## INSTRUCTION
Count the lines below that contain the string "treble" and reply with only the number.

######

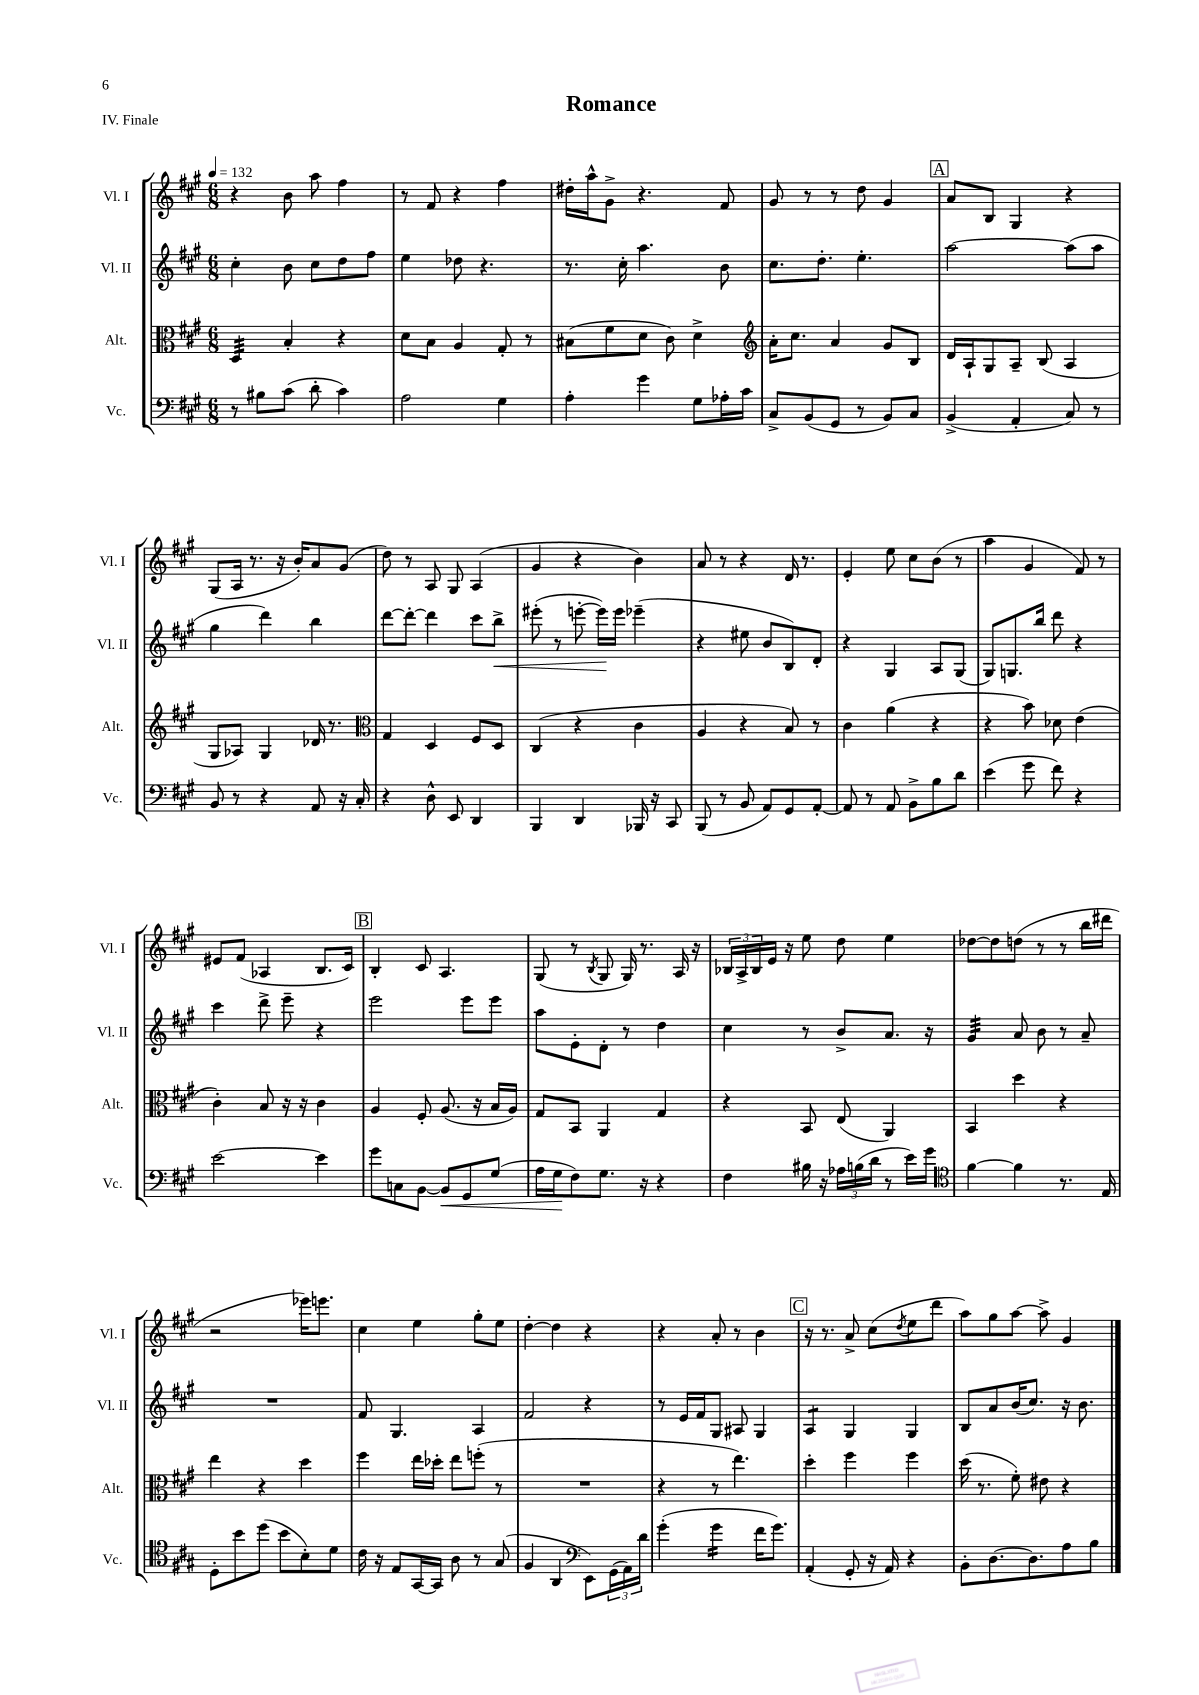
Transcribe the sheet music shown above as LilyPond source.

\header { title = "Romance" piece = "IV. Finale" }
<<
\new StaffGroup <<
\new Staff = "s0" \with { instrumentName = "Vl. I" shortInstrumentName = "Vl. I" } {
    \clef treble \key a \major \numericTimeSignature \time 6/8 \tempo 4 = 132
    r4 b'8 a''8 fis''4 |
    r8 fis'8 r4 fis''4 |
    dis''16-. a''16-^ gis'8-> r4. fis'8 |
    gis'8 r8 r8 d''8 gis'4 |
    \mark \markup { \box "A" } a'8 b8 gis4 r4 |
    gis8( a16 r8. r16 b'16-.) a'8 gis'8( |
    d''8) r8 a8 gis8 a4( |
    gis'4 r4 b'4) |
    a'8 r8 r4 d'16 r8. |
    e'4-. e''8 cis''8 b'8( r8 |
    a''4 gis'4 fis'8) r8 |
    eis'8 fis'8( aes4 b8. cis'16) |
    \mark \markup { \box "B" } b4-. cis'8 a4. |
    gis8( r8 \acciaccatura { b8 } gis8 gis16) r8. a16 r16 |
    \tuplet 3/2 { bes16 a16-> bes16 } e'16 r16 e''8 d''8 e''4 |
    des''8~ des''8 d''8( r8 r8 b''16 dis'''16 |
    r2 ees'''16) e'''8. |
    cis''4 e''4 gis''8-. e''8 |
    d''4~-. d''4 r4 |
    r4 a'8-. r8 b'4 |
    \mark \markup { \box "C" } r16 r8. a'8-> cis''8( \acciaccatura { d''8 } e''8 d'''8 |
    a''8) gis''8 a''8~ a''8-> gis'4 \bar "|." |
}
\new Staff = "s1" \with { instrumentName = "Vl. II" shortInstrumentName = "Vl. II" } {
    \clef treble \key a \major \numericTimeSignature \time 6/8
    cis''4-. b'8 cis''8 d''8 fis''8 |
    e''4 des''8 r4. |
    r8. cis''16-. a''4. b'8 |
    cis''8. d''8.-. e''4.-. |
    \mark \markup { \box "A" } a''2~ a''8( a''8 |
    gis''4 d'''4) b''4 |
    d'''8~ d'''8~-. d'''4 cis'''8 b''8->\< |
    eis'''8-.( r8 e'''8~-. e'''16\!) e'''16 ees'''4--( |
    r4 eis''8 b'8 b8) d'8-. |
    r4 gis4 a8 gis8( |
    gis8) g8. b''16 d'''8 r4 |
    cis'''4 d'''8-> e'''8-- r4 |
    \mark \markup { \box "B" } e'''2 e'''8 e'''8 |
    a''8 e'8-. d'8-. r8 d''4 |
    cis''4 r8 b'8-> a'8. r16 |
    gis'4:32 a'8 b'8 r8 a'8-- |
    R2. |
    fis'8 gis4. a4 |
    fis'2 r4 |
    r8 e'16 fis'16 gis8 ais8 gis4 |
    \mark \markup { \box "C" } a4:8 gis4 gis4 |
    b8 a'8 b'16( cis''8.) r16 b'8. \bar "|." |
}
\new Staff = "s2" \with { instrumentName = "Alt." shortInstrumentName = "Alt." } {
    \clef alto \key a \major \numericTimeSignature \time 6/8
    d4:32 b4-. r4 |
    d'8 b8 a4 gis8-. r8 |
    bis8( fis'8 d'8 cis'8) d'4-> |
    \clef treble a'16-. cis''8. a'4 gis'8 b8 |
    \mark \markup { \box "A" } d'16 a16-! gis8 a8-- b8( a4 |
    gis8 aes8) gis4 des'16 r8. |
    \clef alto gis4 d4 fis8 d8 |
    cis4( r4 cis'4 |
    a4 r4 b8) r8 |
    cis'4 a'4( r4 |
    r4 b'8) des'8 e'4( |
    cis'4-.) b8 r16 r16 cis'4 |
    \mark \markup { \box "B" } a4 fis8-. a8.( r16 b16 a16) |
    gis8 b,8 a,4 gis4 |
    r4 b,8 e8( a,4) |
    b,4 d''4 r4 |
    e''4 r4 d''4 |
    fis''4 e''16 des''16-. e''8 f''8-.( r8 |
    R2. |
    r4 r8 e''4.) |
    \mark \markup { \box "C" } d''4-. fis''4 fis''4 |
    d''16( r8. fis'8-.) eis'8 r4 \bar "|." |
}
\new Staff = "s3" \with { instrumentName = "Vc." shortInstrumentName = "Vc." } {
    \clef bass \key a \major \numericTimeSignature \time 6/8
    r8 bis8 cis'8( d'8-. cis'4) |
    a2 gis4 |
    a4-. gis'4 gis8 aes16-. cis'16 |
    cis8-> b,8( gis,8 r8 b,8) cis8 |
    \mark \markup { \box "A" } b,4->( a,4-. cis8) r8 |
    b,8 r8 r4 a,8 r16 cis16-. |
    r4 d8-^ e,8 d,4 |
    b,,4 d,4 bes,,16 r16 cis,8 |
    b,,8( r8 b,8 a,8) gis,8 a,8~-. |
    a,8 r8 a,8 b,8-> b8 d'8 |
    e'4( gis'8 fis'8) r4 |
    e'2~ e'4 |
    \mark \markup { \box "B" } gis'8 c8 b,8~ b,8\< gis,8 gis8( |
    a16 gis16\! fis8) gis8. r16 r4 |
    fis4 bis16 r16 \tuplet 3/2 { aes16 b16( d'16 } r8 e'16) gis'16 |
    \clef tenor fis'4~ fis'4 r8. e16 |
    d8-. b'8 d''8( b'8 b8-.) d'8 |
    cis'16 r16 e8 gis,16~ gis,16 a8 r8 gis8( |
    fis4 a,4 \clef bass e,8) \tuplet 3/2 { gis,16( a,16) d'16 } |
    gis'4-.( gis'4:16 fis'16 gis'8.) |
    \mark \markup { \box "C" } a,4-.( gis,8-. r16 a,16) r4 |
    b,8-. d8.~ d8. a8 b8 \bar "|." |
}
>>
>>
\layout { \context { \Score \remove "Bar_number_engraver" } }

######

## SOLUTION
3